Return each line in the items below that contains the string "ottava". Matching is case-sensitive.

-- Listed entries start --

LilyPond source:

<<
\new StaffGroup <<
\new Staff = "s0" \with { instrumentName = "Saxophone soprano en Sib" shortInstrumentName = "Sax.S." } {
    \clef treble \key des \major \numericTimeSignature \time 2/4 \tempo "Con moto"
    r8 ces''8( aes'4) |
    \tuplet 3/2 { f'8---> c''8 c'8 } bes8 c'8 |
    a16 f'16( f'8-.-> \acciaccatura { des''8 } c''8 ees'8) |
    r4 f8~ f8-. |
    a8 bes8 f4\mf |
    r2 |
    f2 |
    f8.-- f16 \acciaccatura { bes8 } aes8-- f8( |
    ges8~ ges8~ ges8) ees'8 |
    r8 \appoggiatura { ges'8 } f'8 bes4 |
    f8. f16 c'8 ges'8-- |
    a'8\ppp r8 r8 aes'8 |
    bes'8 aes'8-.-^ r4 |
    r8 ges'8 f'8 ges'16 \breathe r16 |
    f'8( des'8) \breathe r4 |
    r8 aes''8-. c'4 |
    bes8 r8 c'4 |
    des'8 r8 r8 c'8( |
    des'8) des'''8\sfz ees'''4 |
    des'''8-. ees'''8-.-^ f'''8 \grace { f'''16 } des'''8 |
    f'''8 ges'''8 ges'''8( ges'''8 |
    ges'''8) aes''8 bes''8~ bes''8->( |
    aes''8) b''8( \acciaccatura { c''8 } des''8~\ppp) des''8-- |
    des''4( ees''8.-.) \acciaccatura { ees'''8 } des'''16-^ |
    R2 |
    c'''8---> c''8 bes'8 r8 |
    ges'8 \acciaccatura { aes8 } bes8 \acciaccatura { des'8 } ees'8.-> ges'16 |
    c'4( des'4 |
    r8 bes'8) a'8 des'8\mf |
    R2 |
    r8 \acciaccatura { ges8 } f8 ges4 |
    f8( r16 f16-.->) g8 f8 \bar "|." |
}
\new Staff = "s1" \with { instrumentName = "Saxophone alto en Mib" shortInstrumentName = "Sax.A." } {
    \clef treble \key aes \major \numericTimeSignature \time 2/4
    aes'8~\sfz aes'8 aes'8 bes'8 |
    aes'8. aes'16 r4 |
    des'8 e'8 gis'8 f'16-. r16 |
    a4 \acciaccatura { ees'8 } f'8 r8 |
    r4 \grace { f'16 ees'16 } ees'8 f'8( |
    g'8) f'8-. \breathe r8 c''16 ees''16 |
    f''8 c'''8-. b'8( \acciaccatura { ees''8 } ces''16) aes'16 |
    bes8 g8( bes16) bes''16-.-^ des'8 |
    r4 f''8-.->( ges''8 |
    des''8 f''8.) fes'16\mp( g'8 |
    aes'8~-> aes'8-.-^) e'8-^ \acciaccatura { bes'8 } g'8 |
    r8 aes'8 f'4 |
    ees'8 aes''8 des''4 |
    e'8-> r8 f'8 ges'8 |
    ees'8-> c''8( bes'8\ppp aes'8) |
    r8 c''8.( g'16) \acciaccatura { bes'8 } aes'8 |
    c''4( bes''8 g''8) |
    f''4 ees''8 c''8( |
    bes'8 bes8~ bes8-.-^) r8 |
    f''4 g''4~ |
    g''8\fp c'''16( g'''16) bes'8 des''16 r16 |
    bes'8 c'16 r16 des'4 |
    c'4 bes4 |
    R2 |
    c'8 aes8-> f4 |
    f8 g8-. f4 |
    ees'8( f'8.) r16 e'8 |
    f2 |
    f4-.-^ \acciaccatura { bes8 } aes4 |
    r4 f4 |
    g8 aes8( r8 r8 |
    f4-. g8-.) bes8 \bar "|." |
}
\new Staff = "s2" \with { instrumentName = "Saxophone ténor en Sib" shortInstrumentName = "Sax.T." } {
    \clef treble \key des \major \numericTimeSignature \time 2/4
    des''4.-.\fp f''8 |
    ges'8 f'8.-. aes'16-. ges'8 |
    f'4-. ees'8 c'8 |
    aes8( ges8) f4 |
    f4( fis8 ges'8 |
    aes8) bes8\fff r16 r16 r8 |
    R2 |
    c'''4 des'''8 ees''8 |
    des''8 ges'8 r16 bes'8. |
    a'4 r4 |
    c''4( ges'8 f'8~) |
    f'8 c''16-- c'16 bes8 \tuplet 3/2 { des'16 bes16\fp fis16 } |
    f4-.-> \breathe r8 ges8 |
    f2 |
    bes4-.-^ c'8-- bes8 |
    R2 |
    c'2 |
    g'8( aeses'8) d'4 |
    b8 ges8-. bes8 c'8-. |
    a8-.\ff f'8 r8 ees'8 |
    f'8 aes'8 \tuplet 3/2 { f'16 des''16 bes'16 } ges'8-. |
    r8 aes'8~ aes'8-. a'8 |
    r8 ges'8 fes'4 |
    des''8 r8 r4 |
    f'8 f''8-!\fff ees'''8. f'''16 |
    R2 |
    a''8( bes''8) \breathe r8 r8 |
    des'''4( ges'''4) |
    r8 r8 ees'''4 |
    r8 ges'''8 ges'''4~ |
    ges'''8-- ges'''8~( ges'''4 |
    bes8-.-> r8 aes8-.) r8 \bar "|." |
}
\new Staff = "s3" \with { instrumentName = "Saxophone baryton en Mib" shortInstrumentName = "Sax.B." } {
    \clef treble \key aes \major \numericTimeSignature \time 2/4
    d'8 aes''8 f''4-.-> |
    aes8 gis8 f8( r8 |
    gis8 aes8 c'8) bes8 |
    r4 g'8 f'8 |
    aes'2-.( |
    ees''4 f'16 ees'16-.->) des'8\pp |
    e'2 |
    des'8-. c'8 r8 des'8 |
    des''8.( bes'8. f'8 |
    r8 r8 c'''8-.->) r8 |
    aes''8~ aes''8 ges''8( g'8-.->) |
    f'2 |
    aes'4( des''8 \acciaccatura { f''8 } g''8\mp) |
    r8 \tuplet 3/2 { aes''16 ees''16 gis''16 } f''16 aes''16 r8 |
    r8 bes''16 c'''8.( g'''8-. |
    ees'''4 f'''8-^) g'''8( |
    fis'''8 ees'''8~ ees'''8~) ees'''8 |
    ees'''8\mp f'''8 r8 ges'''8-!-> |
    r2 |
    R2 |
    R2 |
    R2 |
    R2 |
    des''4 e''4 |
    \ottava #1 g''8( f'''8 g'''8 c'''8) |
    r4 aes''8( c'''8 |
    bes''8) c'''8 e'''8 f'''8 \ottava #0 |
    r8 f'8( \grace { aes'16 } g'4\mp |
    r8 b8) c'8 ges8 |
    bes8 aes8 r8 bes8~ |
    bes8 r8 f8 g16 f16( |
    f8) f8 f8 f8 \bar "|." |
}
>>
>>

-- Listed entries end --

* **Exercise output**
    \ottava #1 g''8( f'''8 g'''8 c'''8) |
    bes''8) c'''8 e'''8 f'''8 \ottava #0 |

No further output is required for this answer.